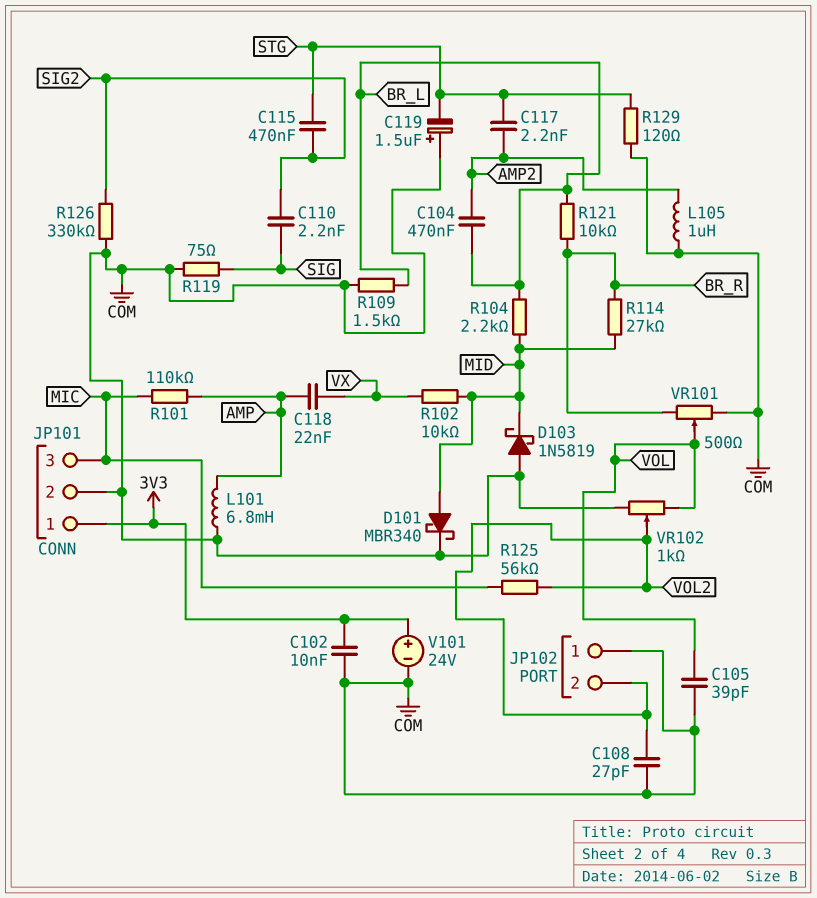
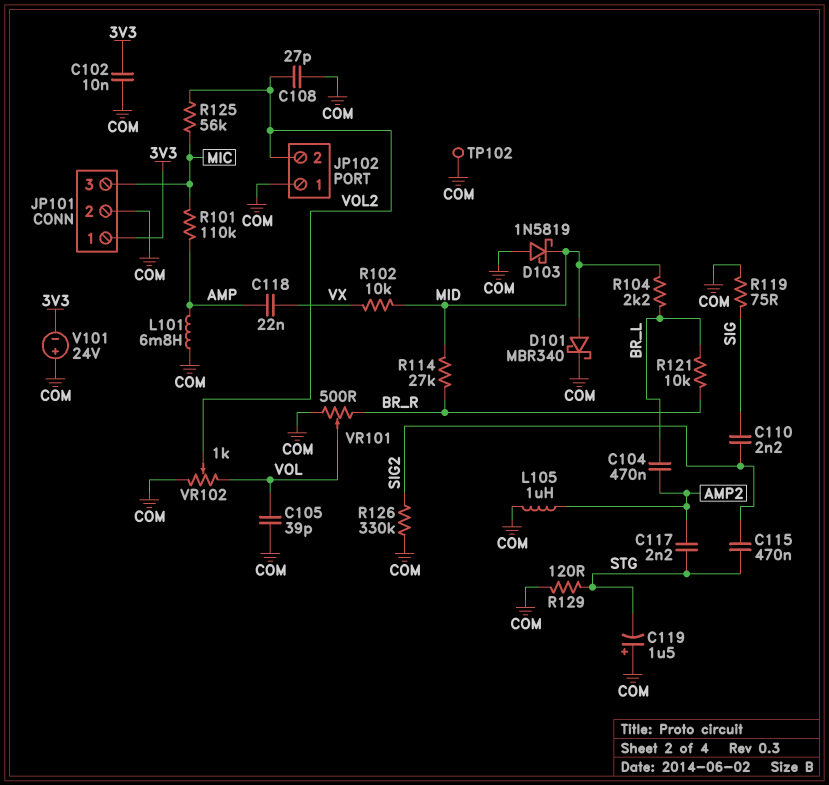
R109: 1.5k (BR_L, COM) -> none
TP102: none -> test point (COM)
V101: 24V (plus 3V3, minus COM) -> 24V (plus COM, minus 3V3)

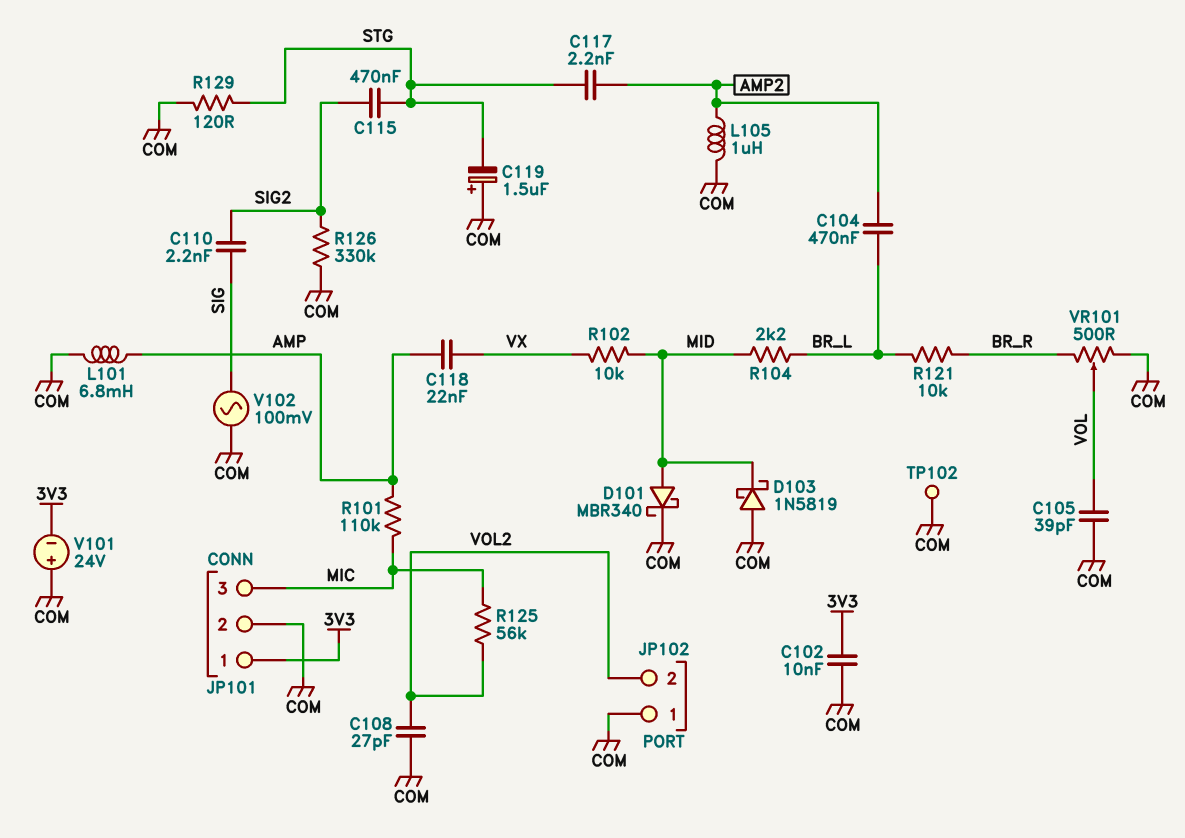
R114: 27k (BR_R, MID) -> none
R119: 75 (COM, SIG) -> none
V102: none -> AC 100mV (COM, SIG)
VR102: 1k (COM, VOL, wiper VOL2) -> none

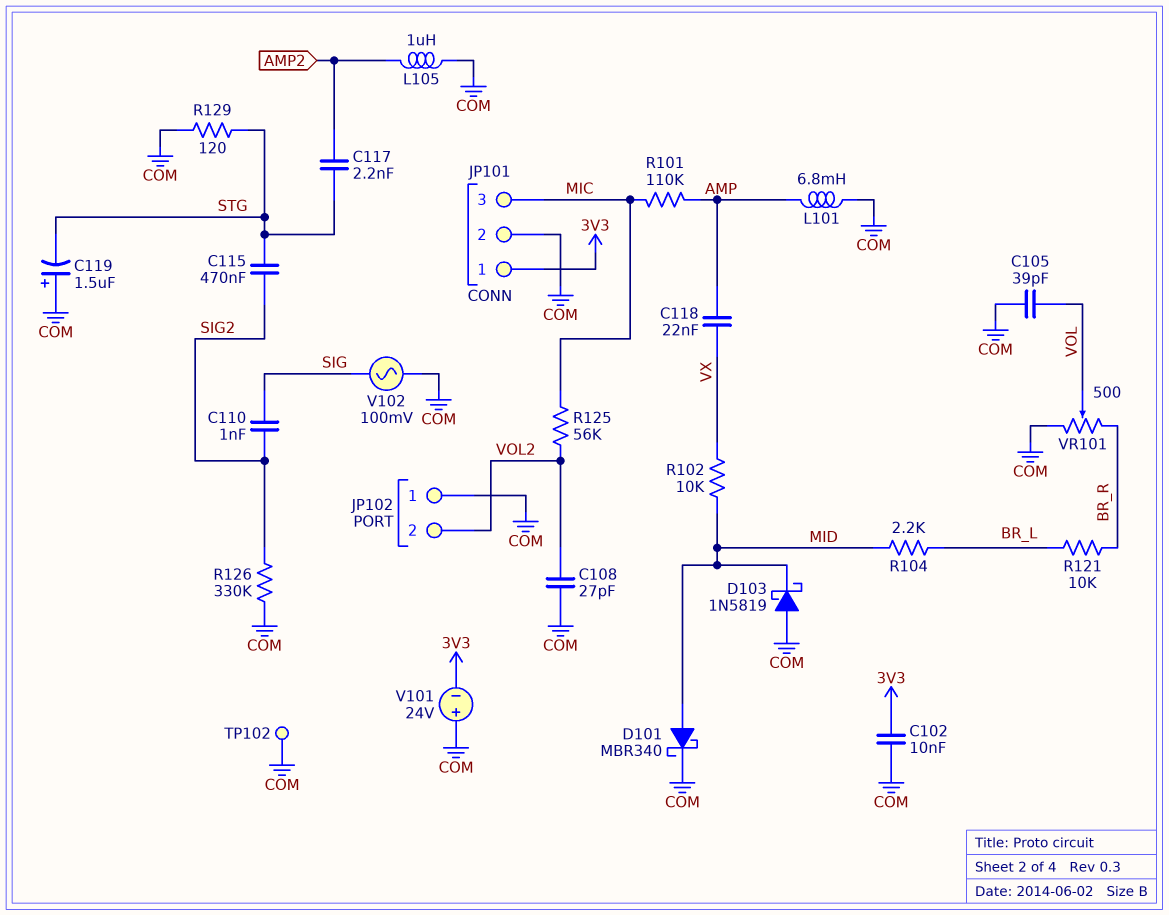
C104: 470nF (AMP2, BR_L) -> none
C110: 2.2nF (SIG, SIG2) -> 1nF (SIG, SIG2)

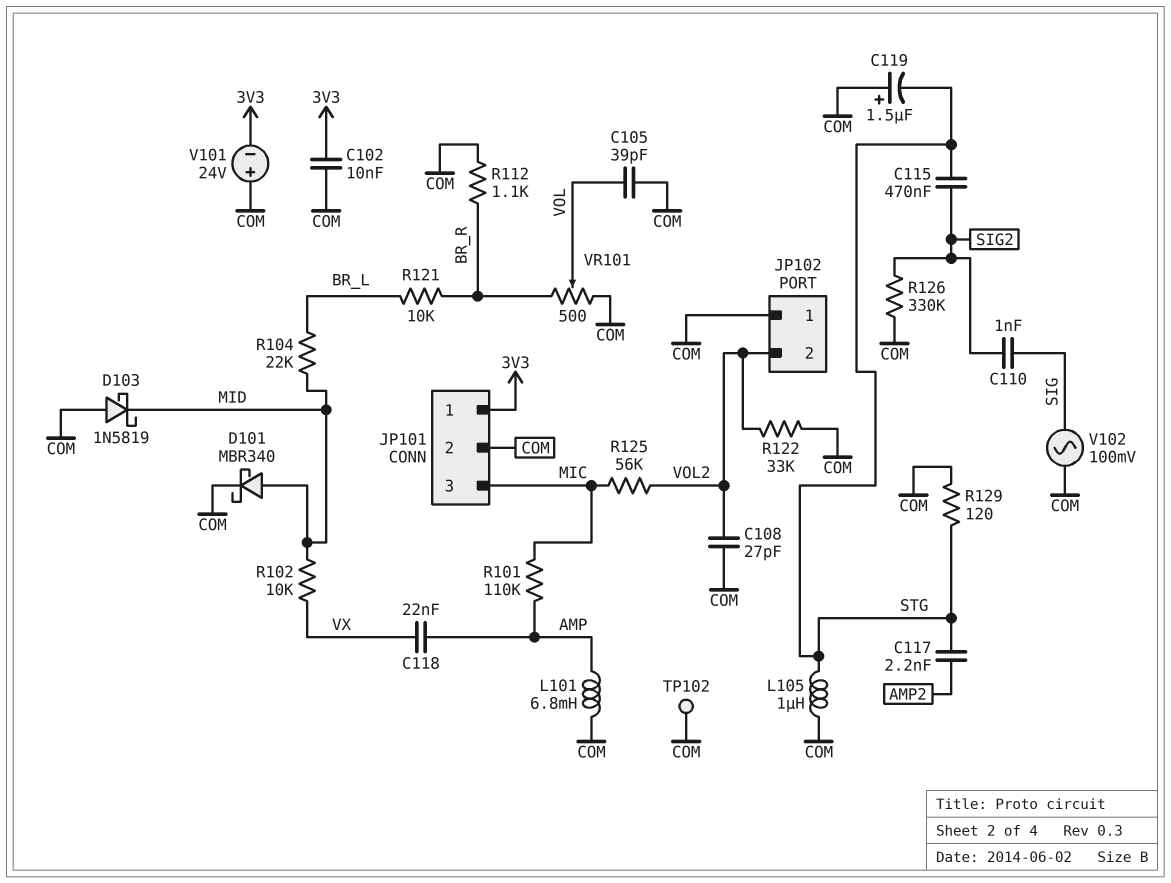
L105: 1uH (AMP2, COM) -> 1uH (COM, STG)
R104: 2.2k (BR_L, MID) -> 22k (BR_L, MID)
R112: none -> 1.1k (BR_R, COM)
R122: none -> 33k (COM, VOL2)

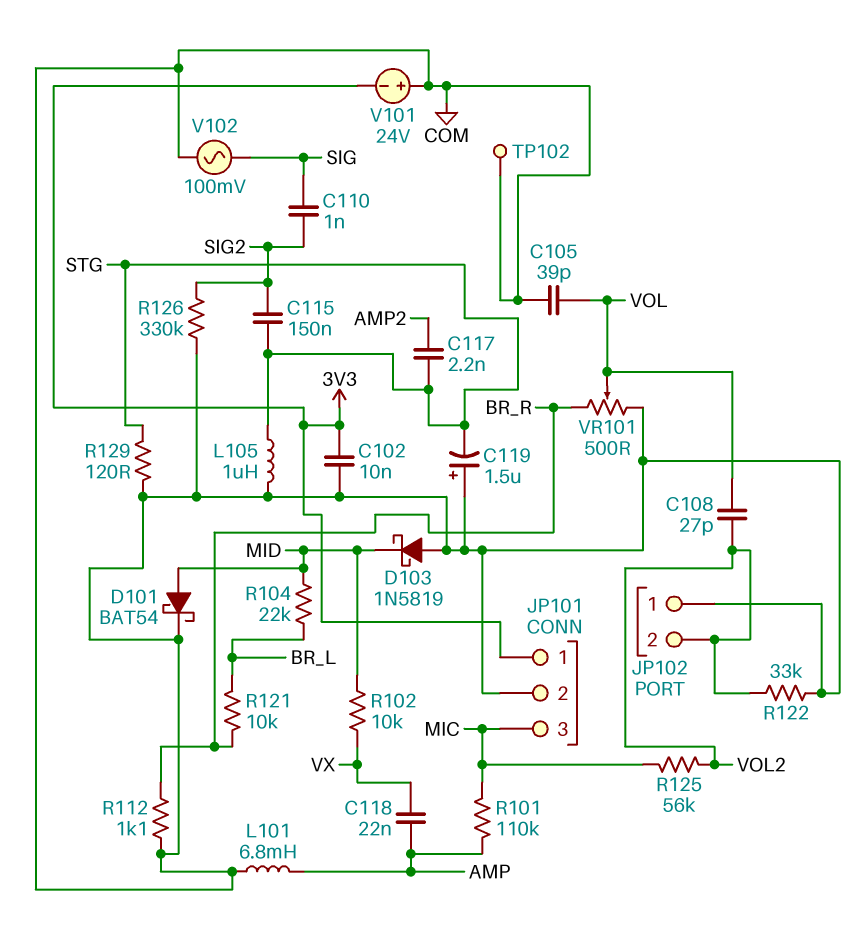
C108: 27pF (COM, VOL2) -> 27pF (VOL, VOL2)
C115: 470nF (SIG2, STG) -> 150nF (SIG2, STG)
D101: schottky MBR340 (A MID, K COM) -> schottky BAT54 (A MID, K COM)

# # # # # # #

WHAT IS NEEDED
When a line among the entries above contains "none", copy it.

TASK ANSWER
R109: 1.5k (BR_L, COM) -> none
TP102: none -> test point (COM)
R114: 27k (BR_R, MID) -> none
R119: 75 (COM, SIG) -> none
V102: none -> AC 100mV (COM, SIG)
VR102: 1k (COM, VOL, wiper VOL2) -> none
C104: 470nF (AMP2, BR_L) -> none
R112: none -> 1.1k (BR_R, COM)
R122: none -> 33k (COM, VOL2)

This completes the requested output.